• [What needs to be done] Your copy should begin with the line containing "[(249,70),(240,93),(249,96),(259,73),(249,70)]", end with the line containing "[(259,127),(276,133),(284,110),(269,103),(259,127)]", match the listing below exactly, and contain no pictures.

Dataset records: Begin

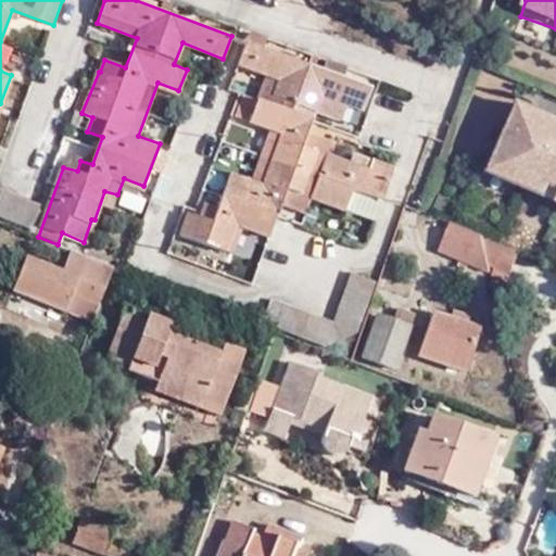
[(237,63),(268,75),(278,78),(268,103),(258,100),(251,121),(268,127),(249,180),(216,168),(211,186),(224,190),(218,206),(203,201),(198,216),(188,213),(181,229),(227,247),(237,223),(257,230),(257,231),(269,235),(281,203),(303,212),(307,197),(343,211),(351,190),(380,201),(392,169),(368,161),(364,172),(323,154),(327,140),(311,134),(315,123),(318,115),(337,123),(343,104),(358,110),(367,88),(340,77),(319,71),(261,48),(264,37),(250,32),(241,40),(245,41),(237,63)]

Dataset records: End
Dataset records: Begin

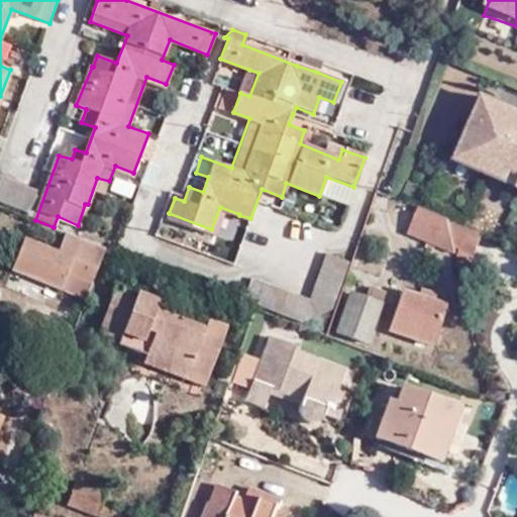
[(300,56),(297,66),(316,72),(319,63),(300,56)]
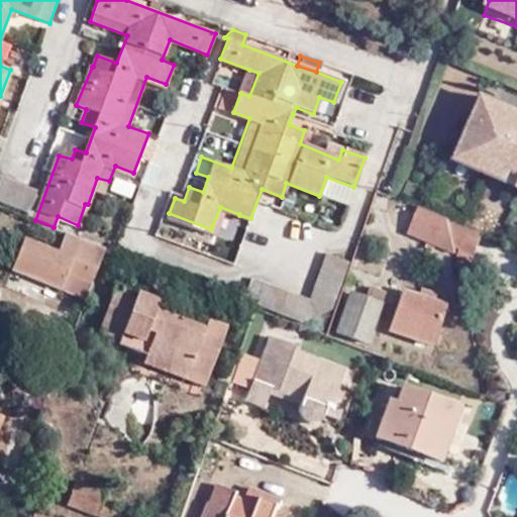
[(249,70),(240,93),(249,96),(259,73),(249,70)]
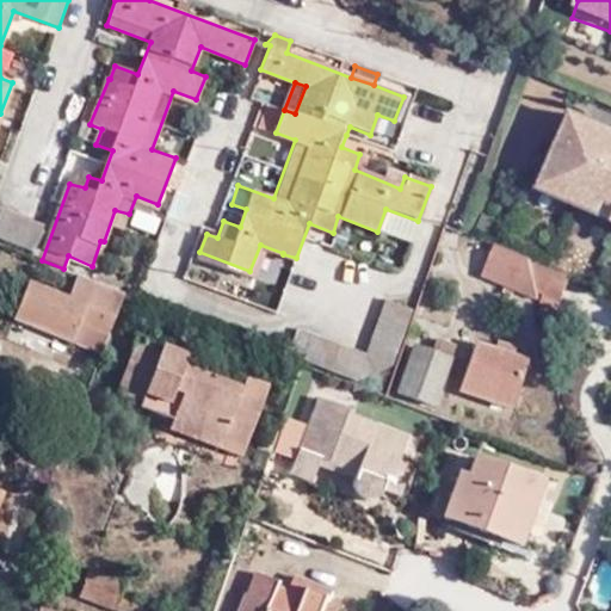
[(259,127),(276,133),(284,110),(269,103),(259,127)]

Dataset records: End
Dataset records: Begin

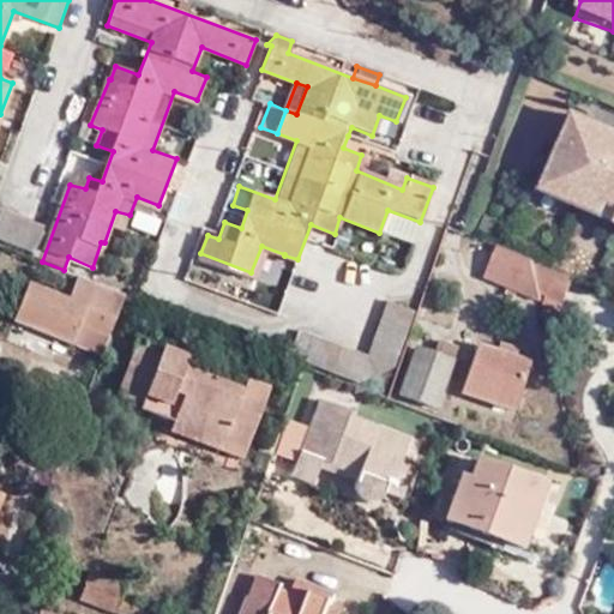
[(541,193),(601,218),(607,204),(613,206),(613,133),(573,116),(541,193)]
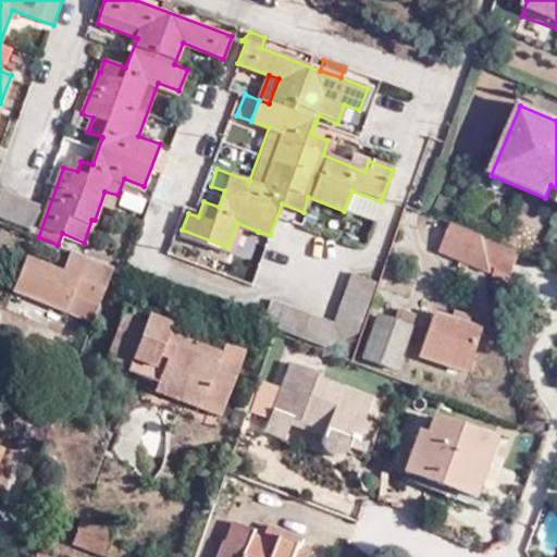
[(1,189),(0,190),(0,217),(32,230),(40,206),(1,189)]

Dataset records: End

• [Exercise result]
[(249,70),(240,93),(249,96),(259,73),(249,70)]
[(259,127),(276,133),(284,110),(269,103),(259,127)]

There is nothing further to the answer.